— ACTIVITY —
In the stretch from the line containing "The point at" through the end of the listing, can you rename "feet" to "ft" everywhere it appears and reproduce those lines with nothing else altered? Leave the pictures out of your answer.

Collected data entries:
- - - - - - -

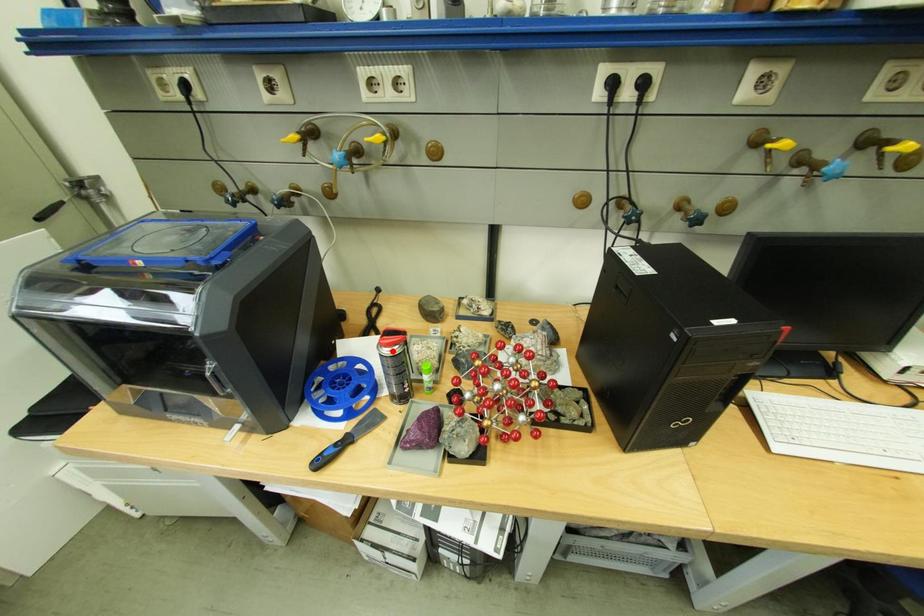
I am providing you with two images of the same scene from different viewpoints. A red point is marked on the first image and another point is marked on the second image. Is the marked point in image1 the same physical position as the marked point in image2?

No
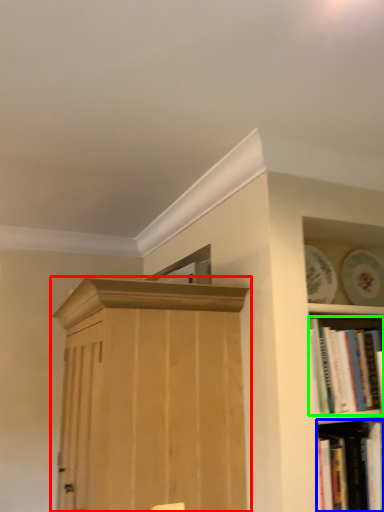
Question: Considering the real-world distances, which object is closest to cupboard (highlighted by a red box)? book (highlighted by a blue box) or book (highlighted by a green box).

Choices:
 (A) book
 (B) book

Answer: (B)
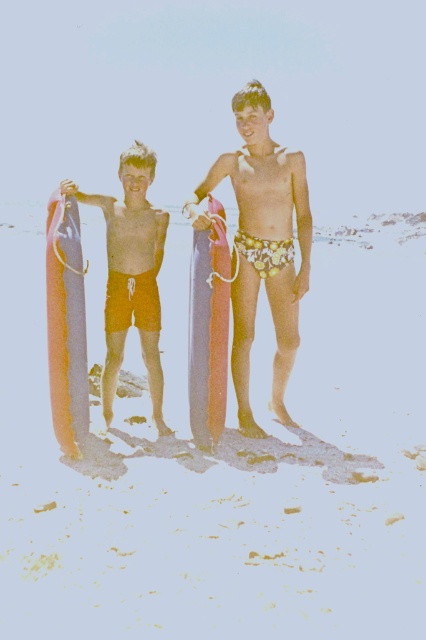
You are a photographer trying to capture the exact positions of the boys on the beach. According to the coordinates provided, where is the orange matte shorts at left located?

The orange matte shorts at left is located at coordinates point (132, 275).

You are standing on the beach and see a point marked at coordinates (118, 234). If you want to walk to that point, how far will you have to walk in feet?

The point at coordinates (118, 234) is 18.37 feet away from the viewer, so you would need to walk 18.37 feet to reach it.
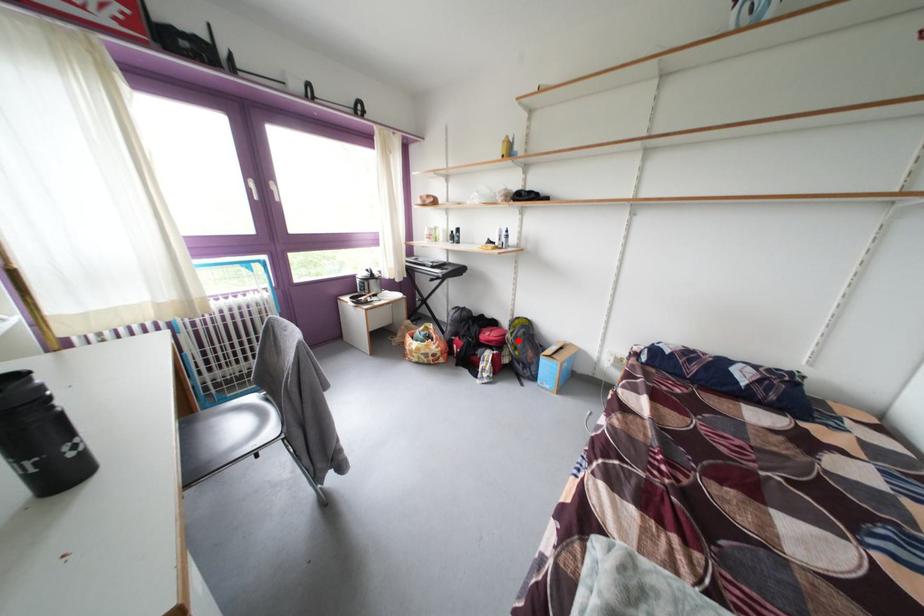
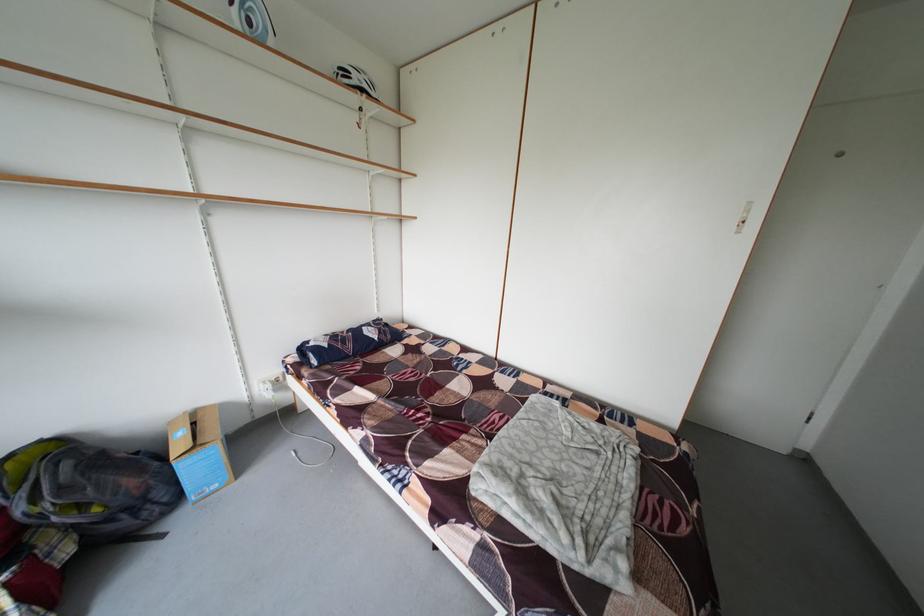
Question: I am providing you with two images of the same scene from different viewpoints. Given a red point in image1, look at the same physical point in image2. Is it:

Choices:
 (A) Closer to the viewpoint
 (B) Farther from the viewpoint

Answer: (A)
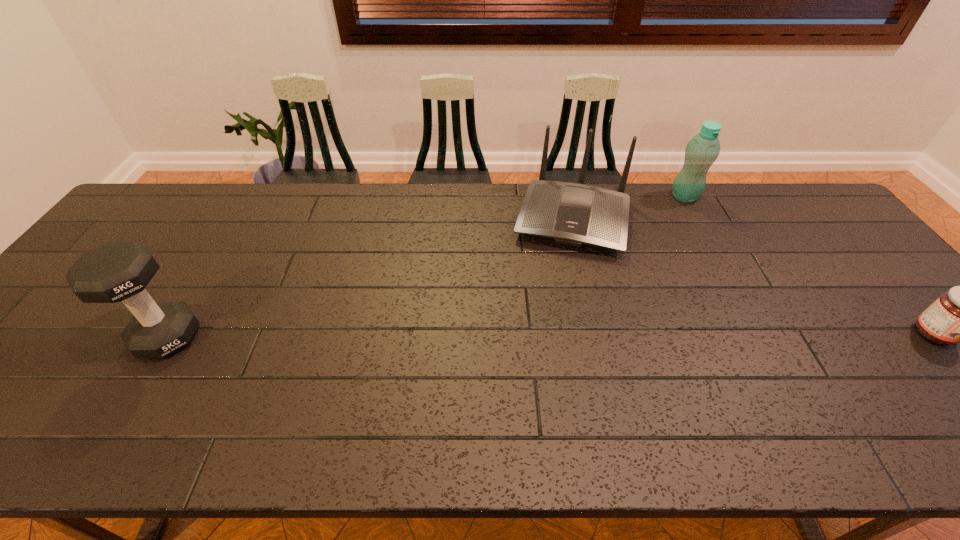
Identify the location of object that is the third closest to the dumbbell. (958, 316).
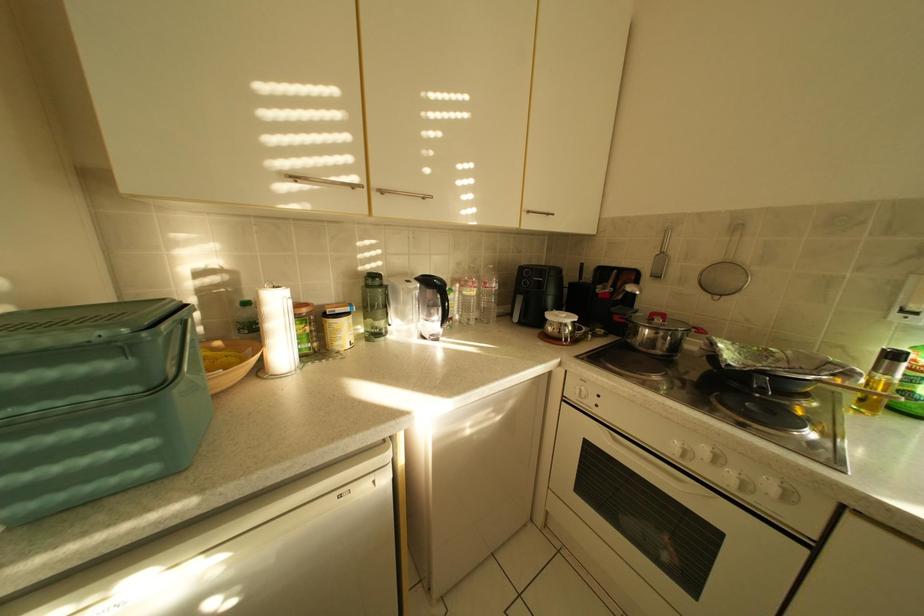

- - - - - - -

— RESPONSE —
The point at coordinates (118, 234) is 18.37 ft away from the viewer, so you would need to walk 18.37 ft to reach it.
Question: I am providing you with two images of the same scene from different viewpoints. Given a red point in image1, look at the same physical point in image2. Is it:

Choices:
 (A) Closer to the viewpoint
 (B) Farther from the viewpoint

Answer: (A)
Identify the location of object that is the third closest to the dumbbell. (958, 316).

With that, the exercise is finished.